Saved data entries
■ ■ ■ ■

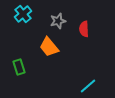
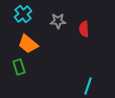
gray star: rotated 14 degrees clockwise
orange trapezoid: moved 21 px left, 3 px up; rotated 10 degrees counterclockwise
cyan line: rotated 30 degrees counterclockwise
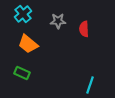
green rectangle: moved 3 px right, 6 px down; rotated 49 degrees counterclockwise
cyan line: moved 2 px right, 1 px up
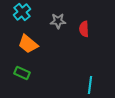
cyan cross: moved 1 px left, 2 px up
cyan line: rotated 12 degrees counterclockwise
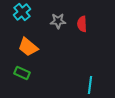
red semicircle: moved 2 px left, 5 px up
orange trapezoid: moved 3 px down
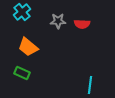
red semicircle: rotated 84 degrees counterclockwise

■ ■ ■ ■

**Short exercise**
Extract every line of text from the records above, keeping each line exactly as it reads. Leave the pictures out of your answer.

**Written solution**
gray star: rotated 14 degrees clockwise
orange trapezoid: moved 21 px left, 3 px up; rotated 10 degrees counterclockwise
cyan line: rotated 30 degrees counterclockwise
green rectangle: moved 3 px right, 6 px down; rotated 49 degrees counterclockwise
cyan line: moved 2 px right, 1 px up
cyan cross: moved 1 px left, 2 px up
cyan line: rotated 12 degrees counterclockwise
red semicircle: moved 2 px left, 5 px up
orange trapezoid: moved 3 px down
red semicircle: rotated 84 degrees counterclockwise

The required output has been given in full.